START Records for processing
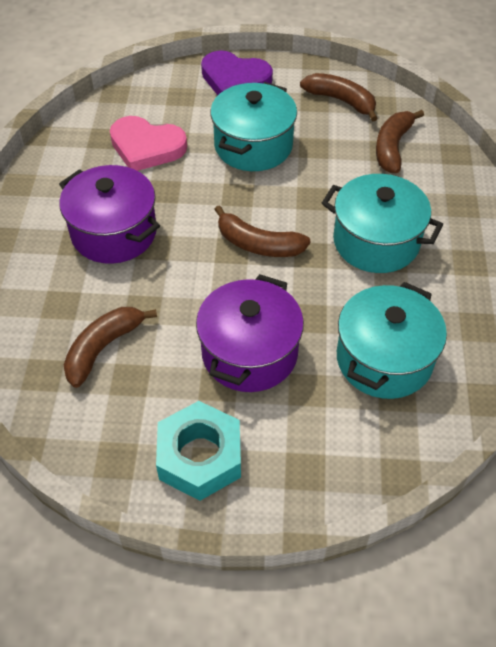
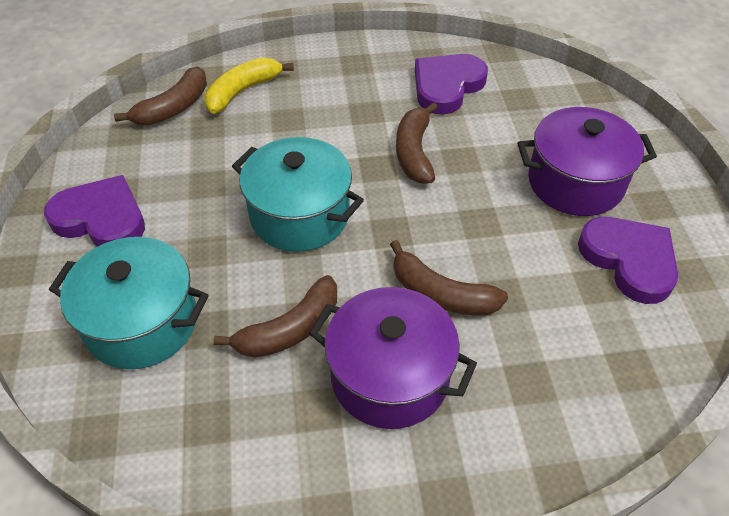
pink heart: 1 -> 0
purple heart: 1 -> 3
turquoise nut: 1 -> 0
turquoise pot: 3 -> 2
yellow banana: 0 -> 1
END Records for processing
#### Task requirements:
Please make an exact copy of the whole listing and leave out its pictures.

#### Result for this exercise:
pink heart: 1 -> 0
purple heart: 1 -> 3
turquoise nut: 1 -> 0
turquoise pot: 3 -> 2
yellow banana: 0 -> 1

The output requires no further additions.